[The request] Find every line in the data below that contains the string "size", and copy each of those lines.

[Dataset entries]

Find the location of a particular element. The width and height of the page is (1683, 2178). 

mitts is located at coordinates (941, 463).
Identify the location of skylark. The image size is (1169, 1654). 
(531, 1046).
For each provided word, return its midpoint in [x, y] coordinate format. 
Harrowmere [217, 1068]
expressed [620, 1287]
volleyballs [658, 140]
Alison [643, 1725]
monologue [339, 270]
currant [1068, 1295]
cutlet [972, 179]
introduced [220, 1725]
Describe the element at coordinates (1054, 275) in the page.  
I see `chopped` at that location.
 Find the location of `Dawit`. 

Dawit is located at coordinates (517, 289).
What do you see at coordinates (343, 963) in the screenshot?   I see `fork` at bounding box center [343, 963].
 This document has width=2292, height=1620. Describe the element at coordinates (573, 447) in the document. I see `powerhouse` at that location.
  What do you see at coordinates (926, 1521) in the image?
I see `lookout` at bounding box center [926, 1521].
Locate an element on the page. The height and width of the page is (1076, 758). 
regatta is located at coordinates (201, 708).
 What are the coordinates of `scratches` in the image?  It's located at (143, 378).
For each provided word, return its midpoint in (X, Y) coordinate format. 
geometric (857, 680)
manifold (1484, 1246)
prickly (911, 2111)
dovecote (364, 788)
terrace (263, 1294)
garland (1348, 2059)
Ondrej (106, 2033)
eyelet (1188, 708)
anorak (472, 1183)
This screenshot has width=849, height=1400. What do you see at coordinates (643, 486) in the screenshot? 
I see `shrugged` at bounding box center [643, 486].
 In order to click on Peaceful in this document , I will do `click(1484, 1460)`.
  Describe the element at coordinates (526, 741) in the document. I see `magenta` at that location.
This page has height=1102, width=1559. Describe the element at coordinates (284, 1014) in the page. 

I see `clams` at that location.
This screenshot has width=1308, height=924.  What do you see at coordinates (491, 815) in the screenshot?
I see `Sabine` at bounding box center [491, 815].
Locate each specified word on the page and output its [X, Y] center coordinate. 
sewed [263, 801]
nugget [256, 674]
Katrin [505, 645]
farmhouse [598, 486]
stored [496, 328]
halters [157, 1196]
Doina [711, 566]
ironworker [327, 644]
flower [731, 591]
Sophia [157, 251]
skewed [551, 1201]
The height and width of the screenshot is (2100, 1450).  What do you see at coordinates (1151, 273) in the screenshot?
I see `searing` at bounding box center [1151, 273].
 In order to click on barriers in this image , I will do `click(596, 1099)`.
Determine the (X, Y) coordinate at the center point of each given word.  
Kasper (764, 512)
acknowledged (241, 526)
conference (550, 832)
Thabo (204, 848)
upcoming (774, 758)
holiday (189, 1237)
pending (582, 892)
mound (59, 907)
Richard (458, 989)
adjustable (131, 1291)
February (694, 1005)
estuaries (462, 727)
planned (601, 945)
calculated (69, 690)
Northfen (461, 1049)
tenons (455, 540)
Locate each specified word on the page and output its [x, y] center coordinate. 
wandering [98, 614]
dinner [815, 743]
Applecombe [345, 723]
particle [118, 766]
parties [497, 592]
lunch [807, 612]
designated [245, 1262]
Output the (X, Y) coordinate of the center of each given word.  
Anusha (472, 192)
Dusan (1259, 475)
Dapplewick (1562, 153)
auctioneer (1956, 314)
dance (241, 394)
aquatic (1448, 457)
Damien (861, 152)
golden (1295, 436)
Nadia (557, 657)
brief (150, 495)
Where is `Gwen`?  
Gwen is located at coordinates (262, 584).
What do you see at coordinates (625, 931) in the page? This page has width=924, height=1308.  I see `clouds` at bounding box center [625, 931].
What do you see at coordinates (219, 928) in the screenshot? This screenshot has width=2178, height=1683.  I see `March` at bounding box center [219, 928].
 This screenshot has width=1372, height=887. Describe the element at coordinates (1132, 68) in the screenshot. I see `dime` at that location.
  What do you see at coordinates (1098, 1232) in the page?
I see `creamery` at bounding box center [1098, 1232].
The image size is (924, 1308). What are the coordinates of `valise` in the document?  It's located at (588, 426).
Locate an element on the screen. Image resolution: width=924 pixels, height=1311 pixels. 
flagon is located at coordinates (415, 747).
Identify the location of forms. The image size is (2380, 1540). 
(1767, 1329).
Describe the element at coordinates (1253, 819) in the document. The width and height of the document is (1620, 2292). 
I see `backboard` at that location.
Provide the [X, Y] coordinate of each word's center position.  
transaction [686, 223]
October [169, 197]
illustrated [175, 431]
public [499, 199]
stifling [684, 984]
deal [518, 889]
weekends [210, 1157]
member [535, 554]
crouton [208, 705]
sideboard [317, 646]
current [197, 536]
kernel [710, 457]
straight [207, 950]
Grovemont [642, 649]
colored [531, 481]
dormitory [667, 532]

[Completed exercise]
Identify the location of skylark. The image size is (1169, 1654). 
The image size is (924, 1308). What are the coordinates of `valise` in the document?  It's located at (588, 426).
Identify the location of forms. The image size is (2380, 1540). 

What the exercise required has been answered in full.